-- PROVIDED DATA follows --
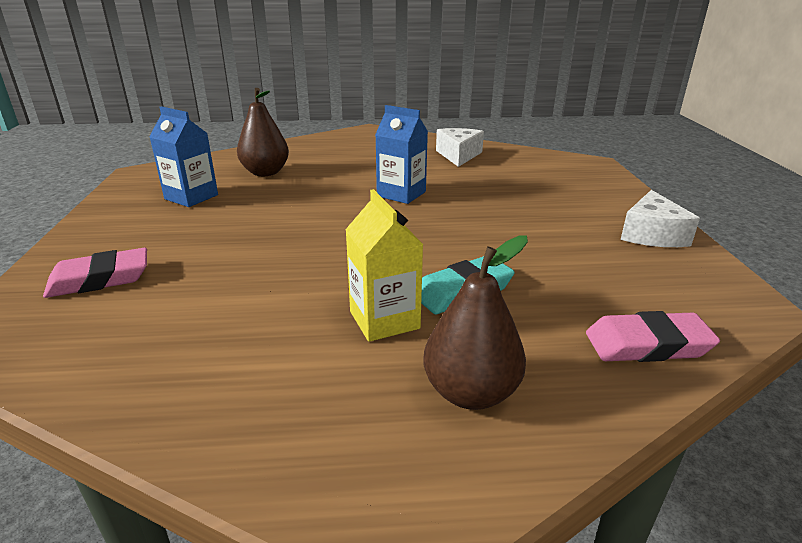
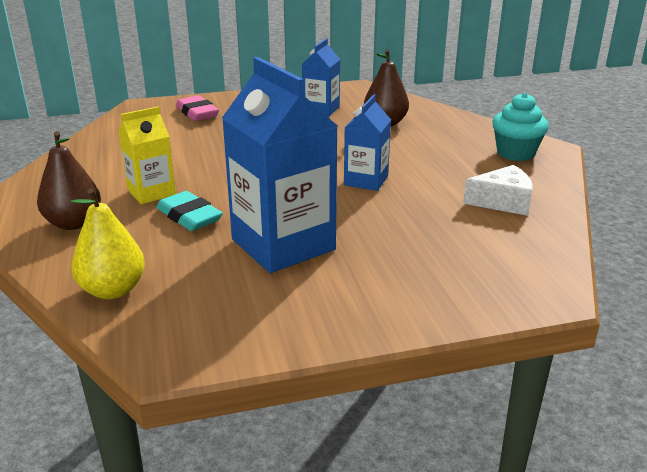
camera: 80 degrees right, 0 degrees up
(372, 140) = (515, 153): none -> turquoise cupcake
(530, 240) = (283, 244): none -> blue carton
(647, 344) = (113, 290): pink eraser -> yellow pear
(652, 234) = (317, 317): white cheese -> none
-- PROVIDED DATA concluded --
[TASK REQUIREMENTS]:
All lines from the one containing "(372, 140) = (515, 153): none" to the end of the data above are to be set down exactly; no others belong in the answer.

[OUTPUT]:
(372, 140) = (515, 153): none -> turquoise cupcake
(530, 240) = (283, 244): none -> blue carton
(647, 344) = (113, 290): pink eraser -> yellow pear
(652, 234) = (317, 317): white cheese -> none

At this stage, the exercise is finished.